[Before-and-after object listings]
****************

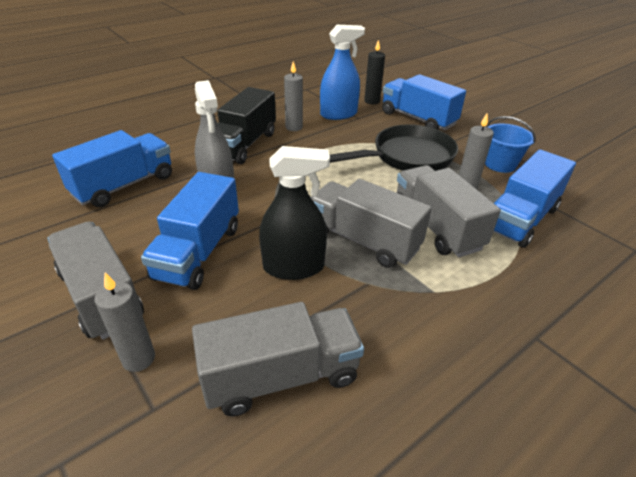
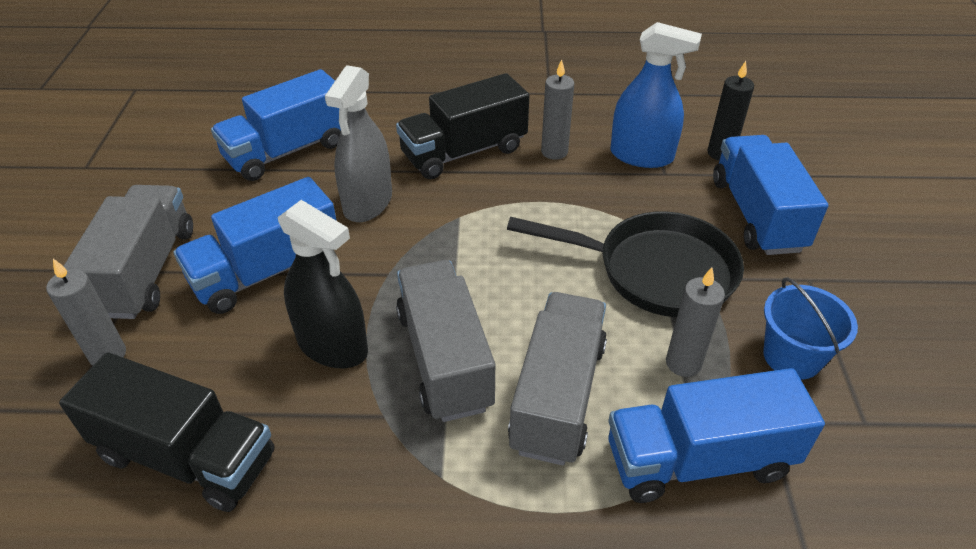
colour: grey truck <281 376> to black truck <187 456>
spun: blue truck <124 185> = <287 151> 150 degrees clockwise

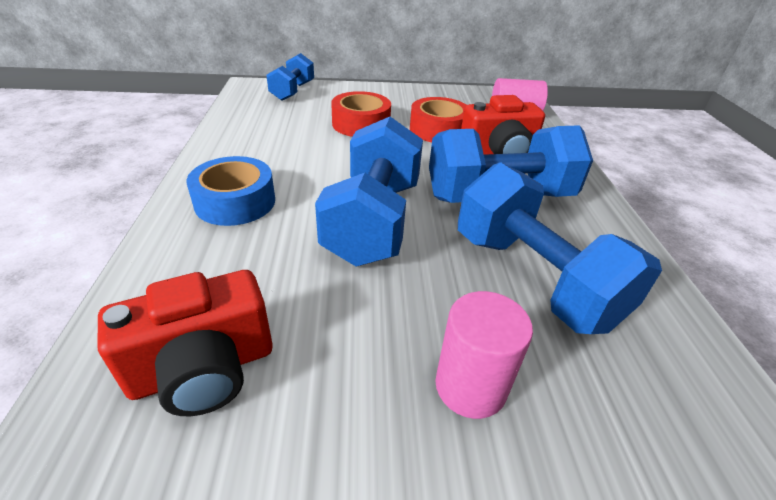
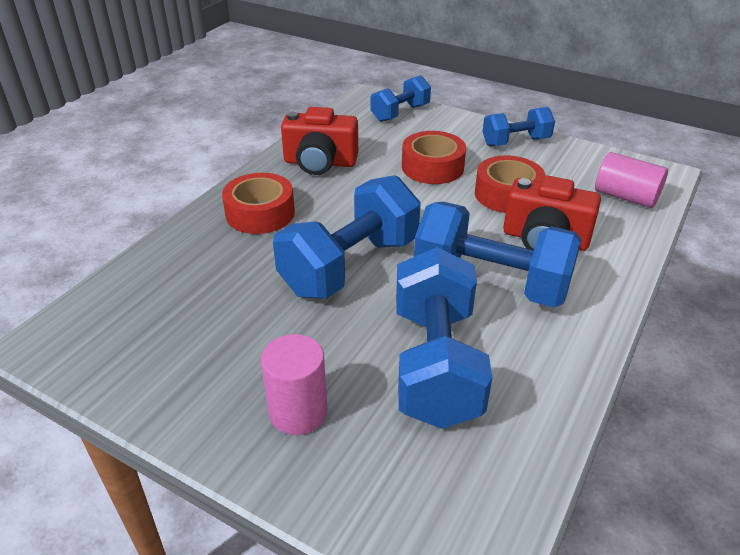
appeared: blue dumbbell <515 142>
relocated: red camera <204 369> to <320 163>
colour: blue tape <235 202> to red tape <260 213>

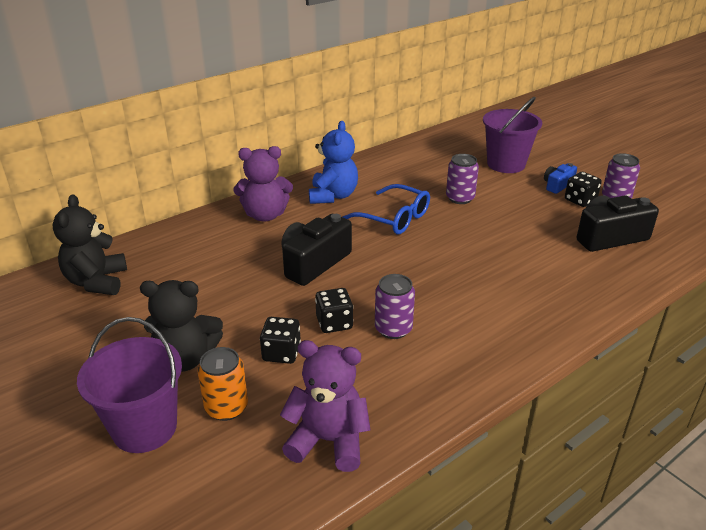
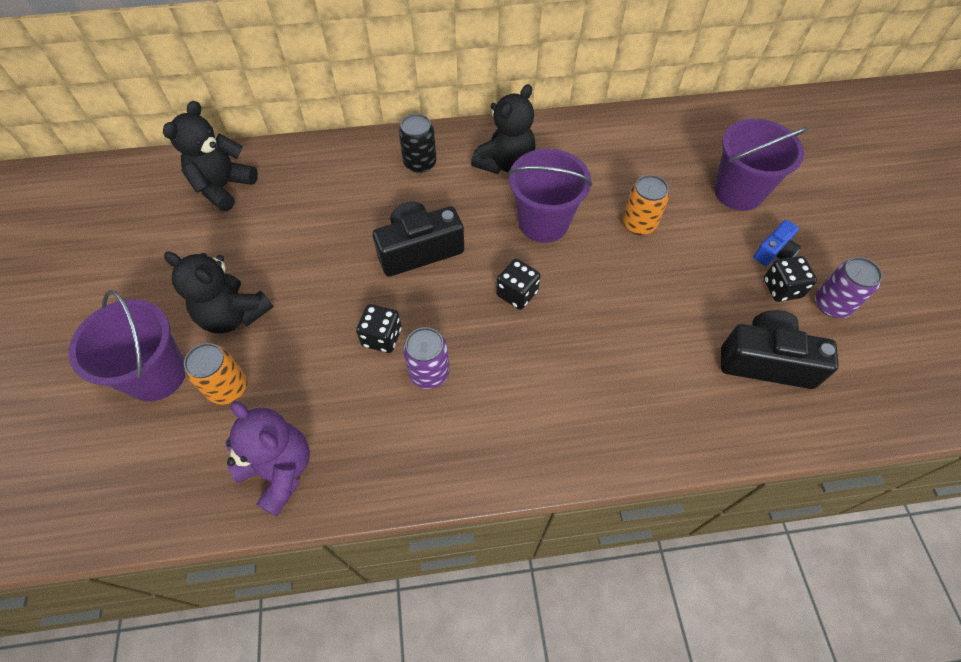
relocated: black dice <281 353> to <517 293>
exchanged: purple teddy bear <265 215> to black can <420 163>; blue glasses <393 218> to purple bucket <543 222>
colour: blue teddy bear <333 196> to black teddy bear <505 163>; purple can <460 198> to orange can <639 224>
spun: blue camera <557 185> = <774 252> 150 degrees clockwise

****************

» **WHAT THE TASK ASKS**
Could you retype exactly the lines from the one containing "colour: blue teddy" through the final line of the data above, and no others?

» **YOUR RESPONSE**
colour: blue teddy bear <333 196> to black teddy bear <505 163>; purple can <460 198> to orange can <639 224>
spun: blue camera <557 185> = <774 252> 150 degrees clockwise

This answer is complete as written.